### THE PROBLEM
Leaving out all pictures, transcribe exactly the lines between the line with "white bottle: 2 -> 1" and the last line of the records below, both included.

### GIVEN RECORDS
.....

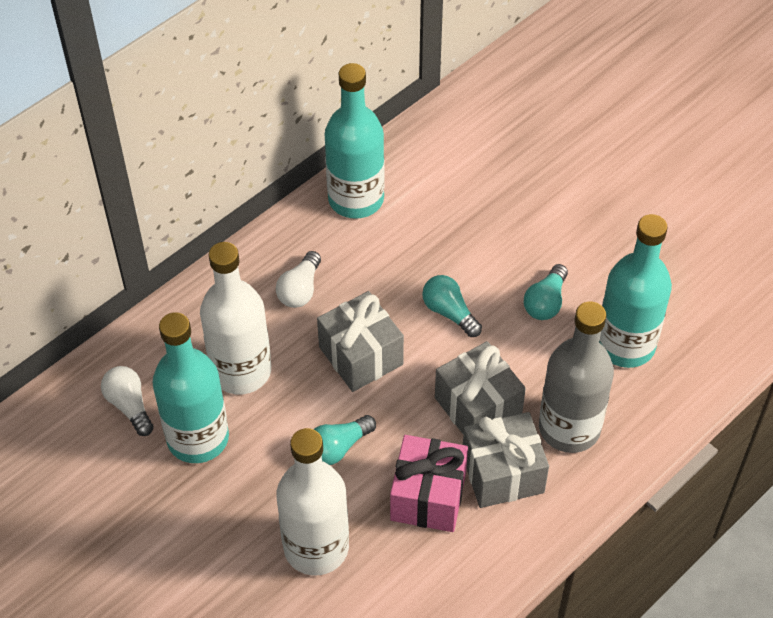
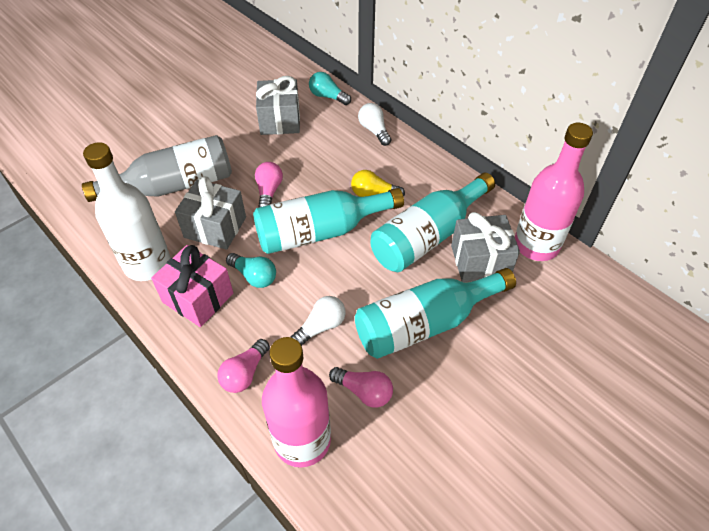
pink bottle: 0 -> 2
pink light bulb: 0 -> 3
turquoise light bulb: 3 -> 2
white bottle: 2 -> 1
yellow light bulb: 0 -> 1

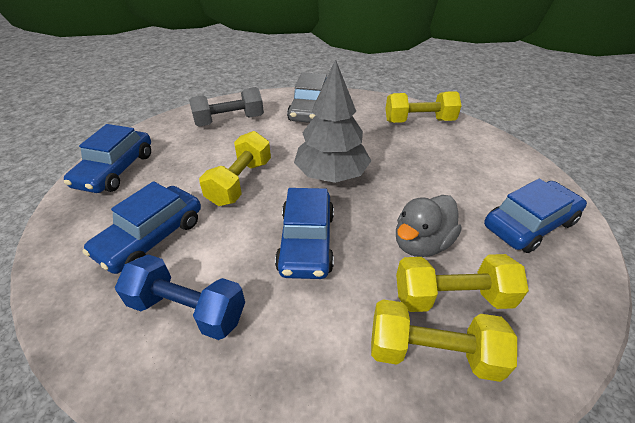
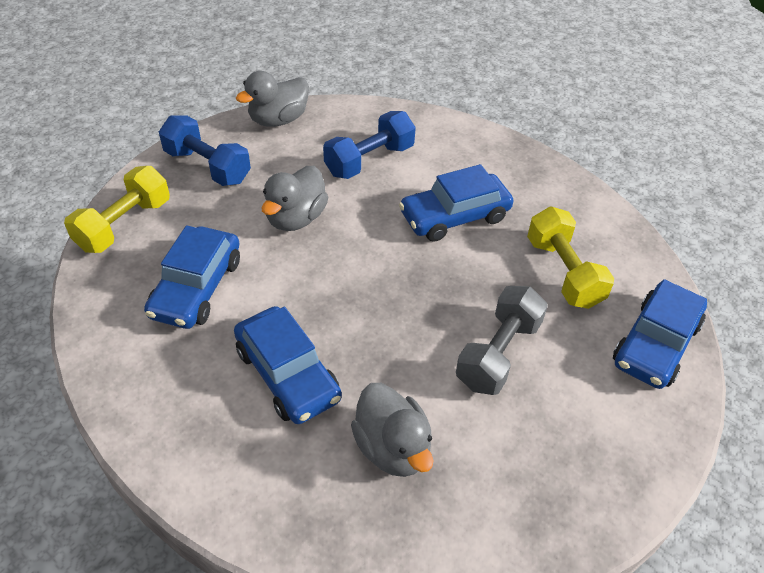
blue dumbbell: 1 -> 2
grey car: 1 -> 0
grey duck: 1 -> 3
grey tree: 1 -> 0
yellow dumbbell: 4 -> 2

.....

### EXERCISE OUTPUT
white bottle: 2 -> 1
yellow light bulb: 0 -> 1

blue dumbbell: 1 -> 2
grey car: 1 -> 0
grey duck: 1 -> 3
grey tree: 1 -> 0
yellow dumbbell: 4 -> 2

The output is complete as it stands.